WHAT IS NEEDED:
Please print the listing that follows word for word, but skip any pictures it holds.
___ SOURCE DATA ___
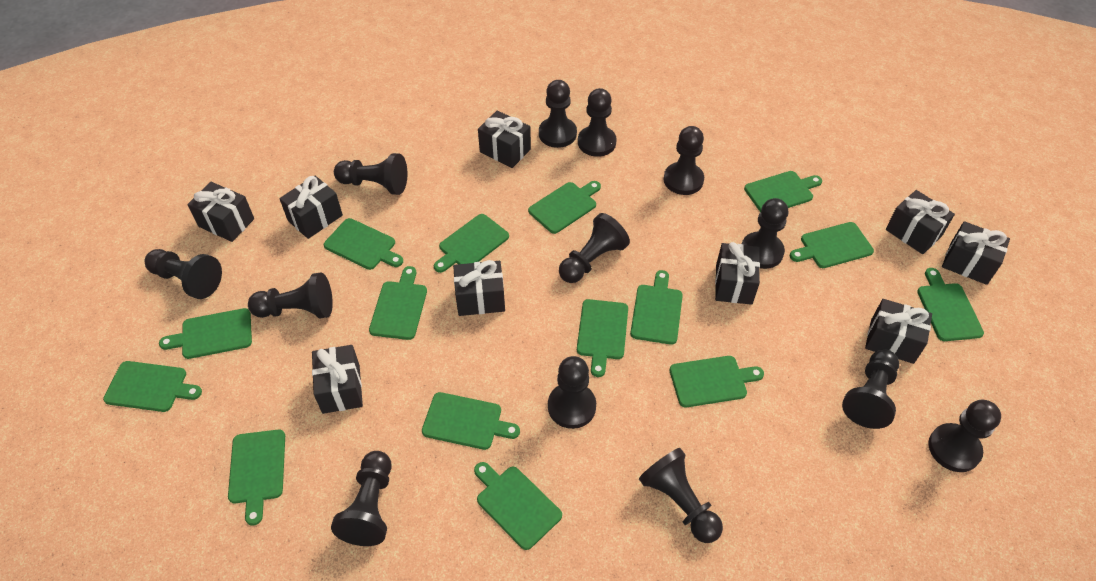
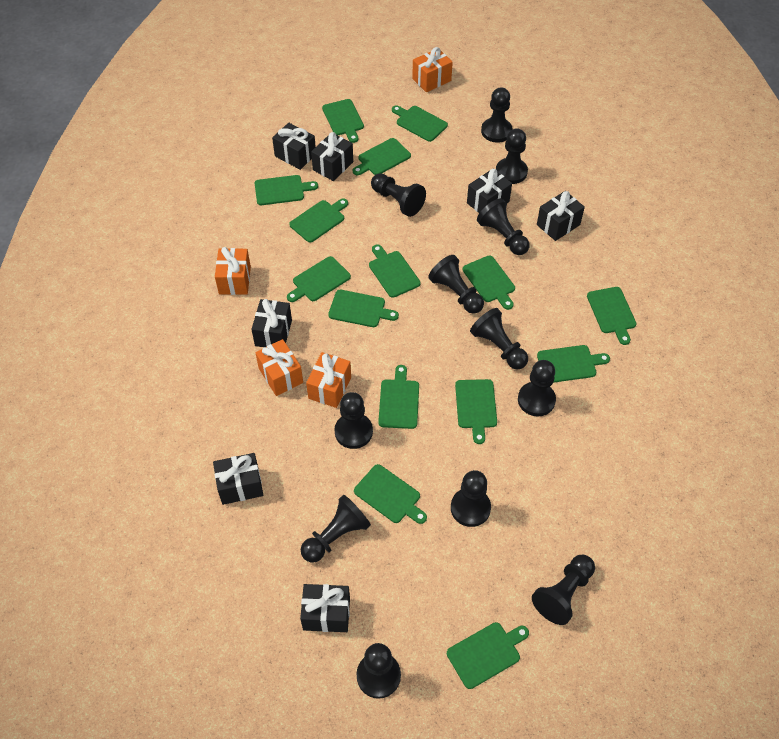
black gift: 9 -> 7
black pawn: 13 -> 12
orange gift: 0 -> 4

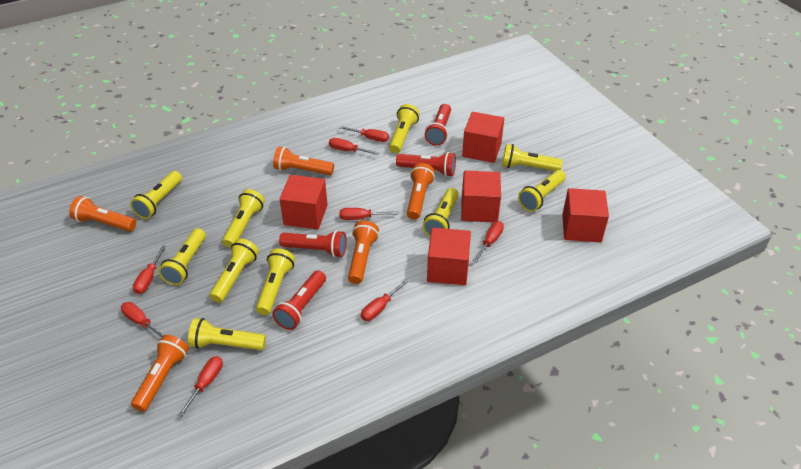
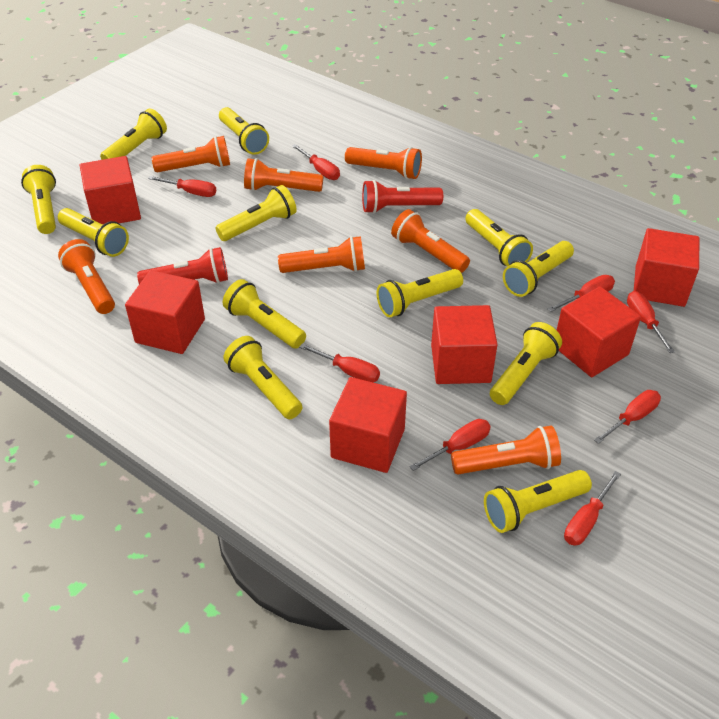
orange flashlight: 5 -> 7
red cube: 5 -> 6
red flashlight: 4 -> 2
yellow flashlight: 10 -> 12

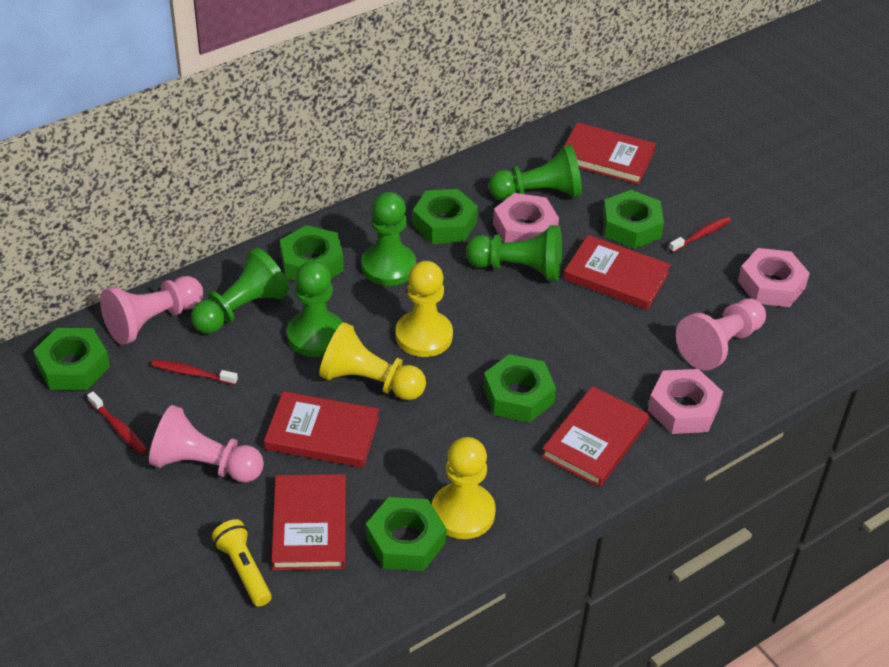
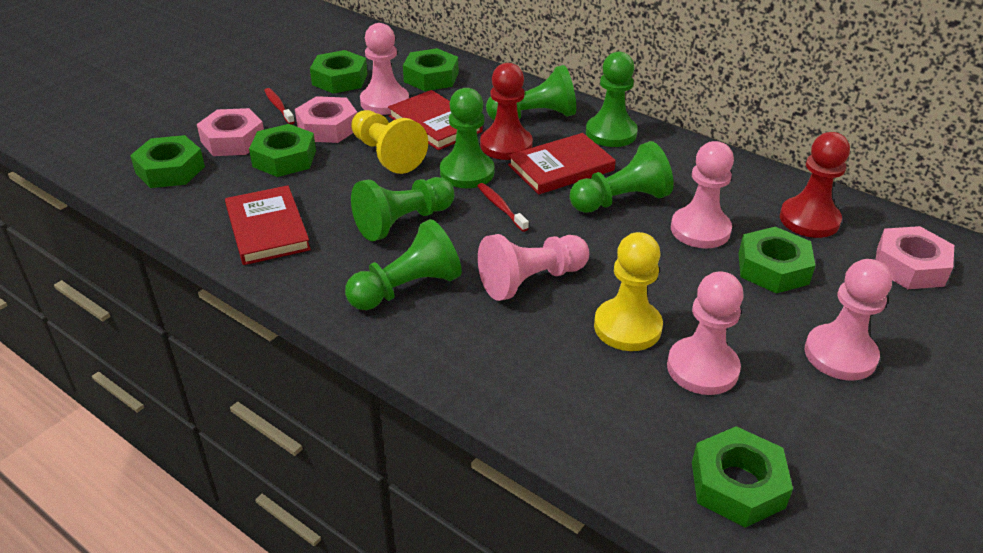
green pawn: 5 -> 6
pink pawn: 3 -> 5
red book: 5 -> 3
red pawn: 0 -> 2
red toothbrush: 3 -> 2
yellow flashlight: 1 -> 0
yellow pawn: 3 -> 2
___
RESPONSE BELOW:
black gift: 9 -> 7
black pawn: 13 -> 12
orange gift: 0 -> 4

orange flashlight: 5 -> 7
red cube: 5 -> 6
red flashlight: 4 -> 2
yellow flashlight: 10 -> 12

green pawn: 5 -> 6
pink pawn: 3 -> 5
red book: 5 -> 3
red pawn: 0 -> 2
red toothbrush: 3 -> 2
yellow flashlight: 1 -> 0
yellow pawn: 3 -> 2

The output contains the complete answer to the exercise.